§ **WORK TASK**: Begin at the line containing "STEPPER3 pin IN4: D5 -> D4" and retype each line through the end of the records exactly. Include nothing else and no pictures.

[Before-and-after change data]
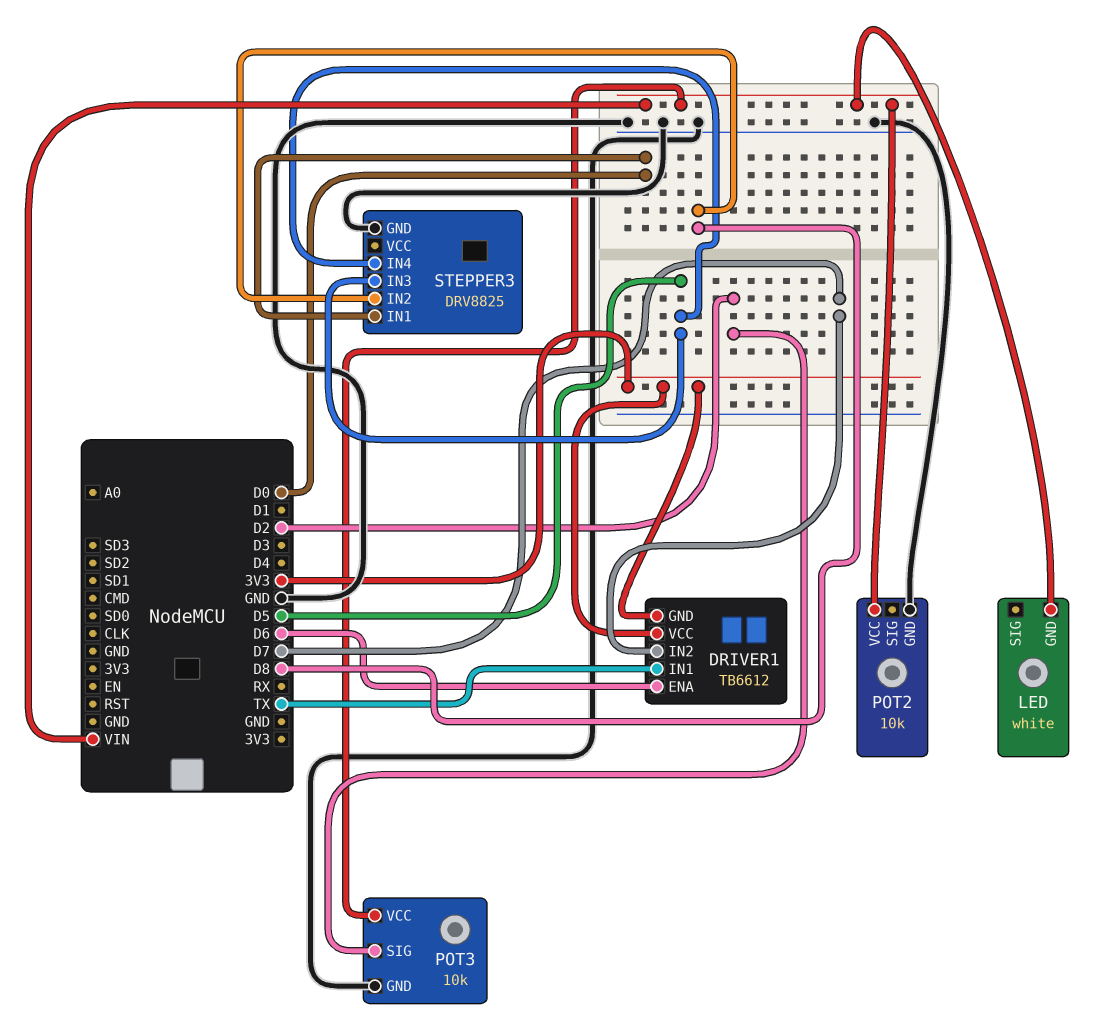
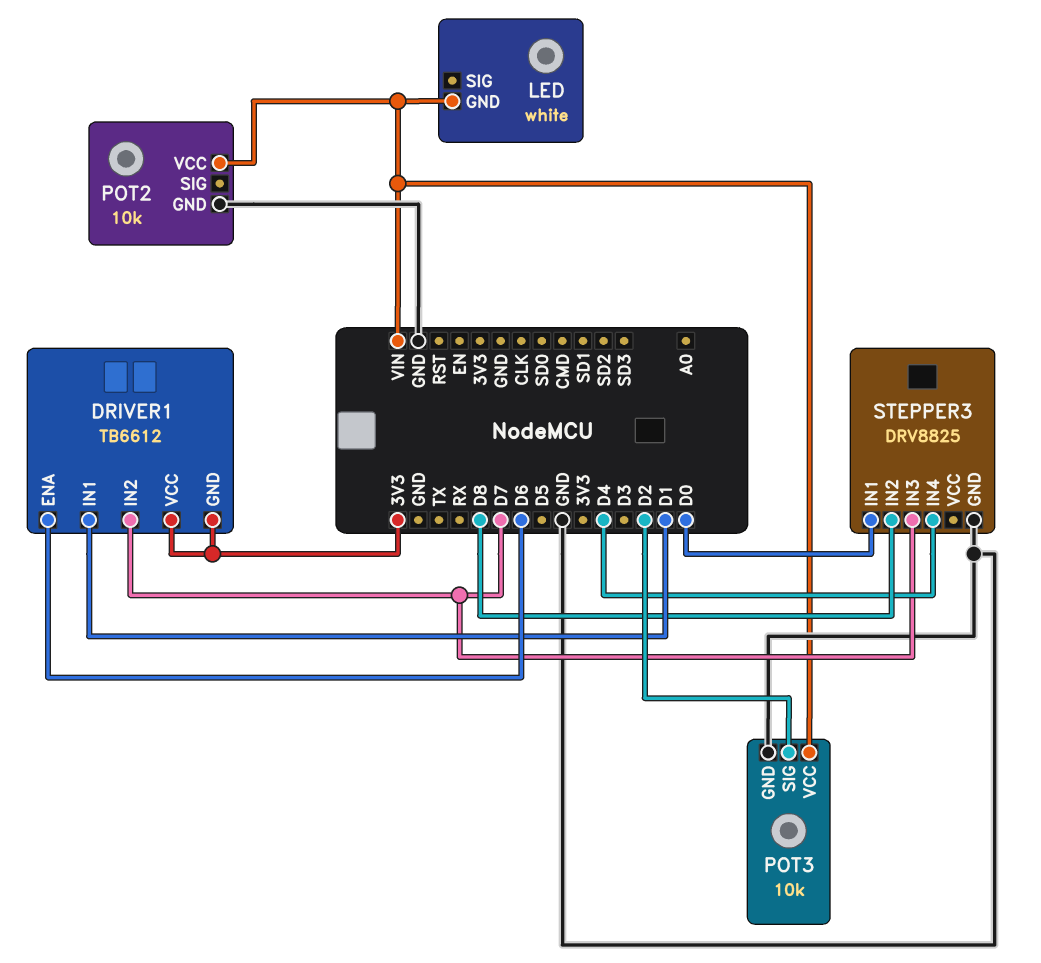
DRIVER1 pin IN1: TX -> D1
STEPPER3 pin IN3: D5 -> D7
STEPPER3 pin IN4: D5 -> D4

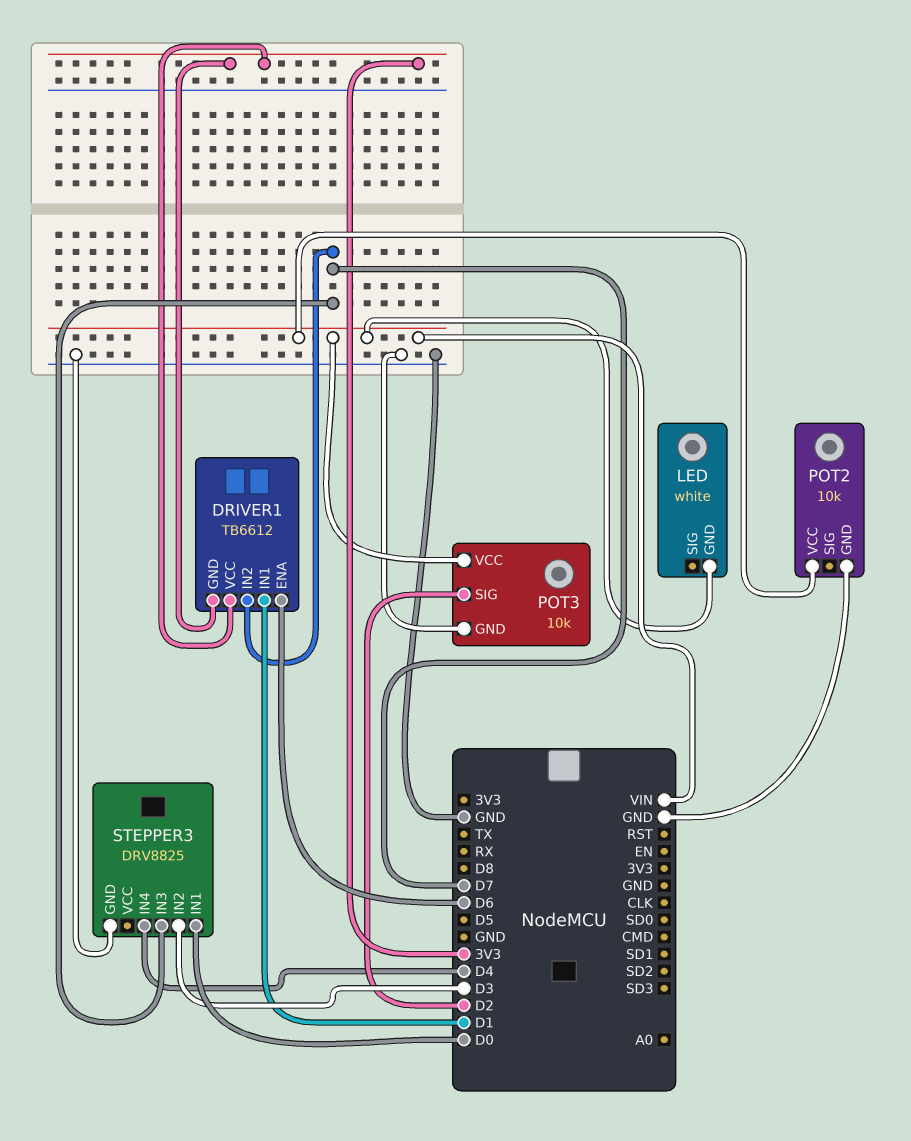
STEPPER3 pin IN2: D8 -> D3

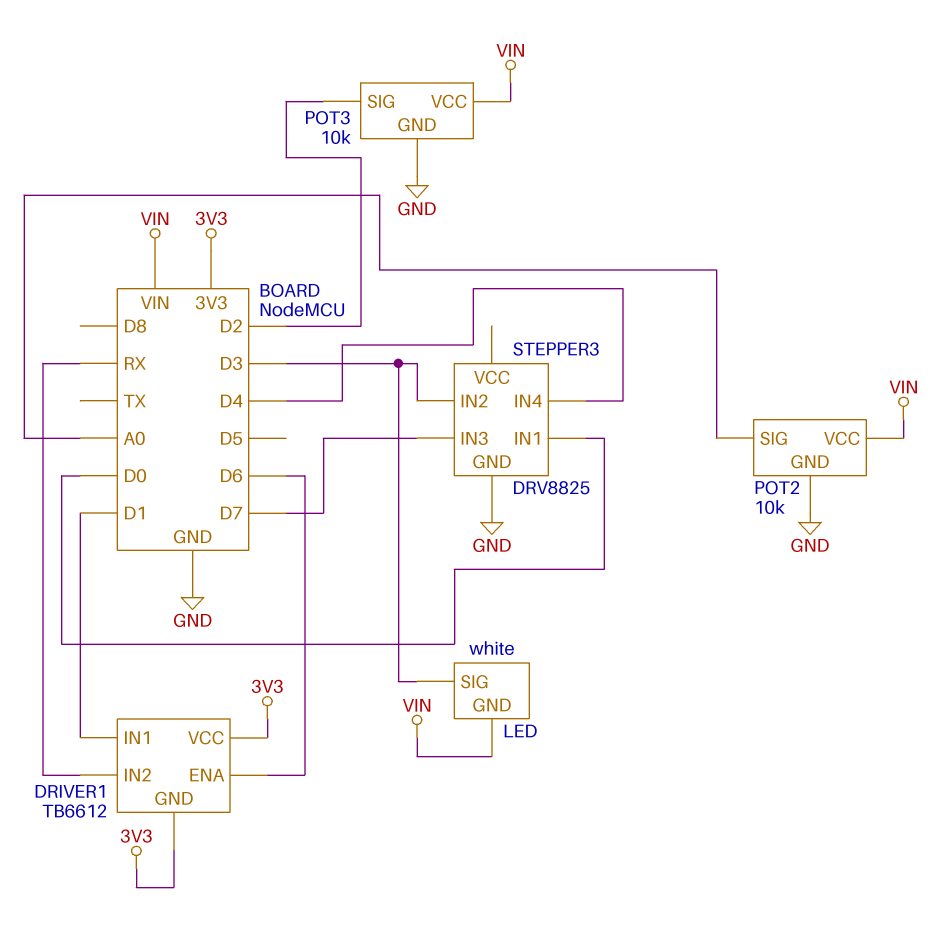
DRIVER1 pin IN2: D7 -> RX
LED pin SIG: none -> D3
POT2 pin SIG: none -> A0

§ **ANSWER FOR THIS EXERCISE**:
STEPPER3 pin IN4: D5 -> D4

STEPPER3 pin IN2: D8 -> D3

DRIVER1 pin IN2: D7 -> RX
LED pin SIG: none -> D3
POT2 pin SIG: none -> A0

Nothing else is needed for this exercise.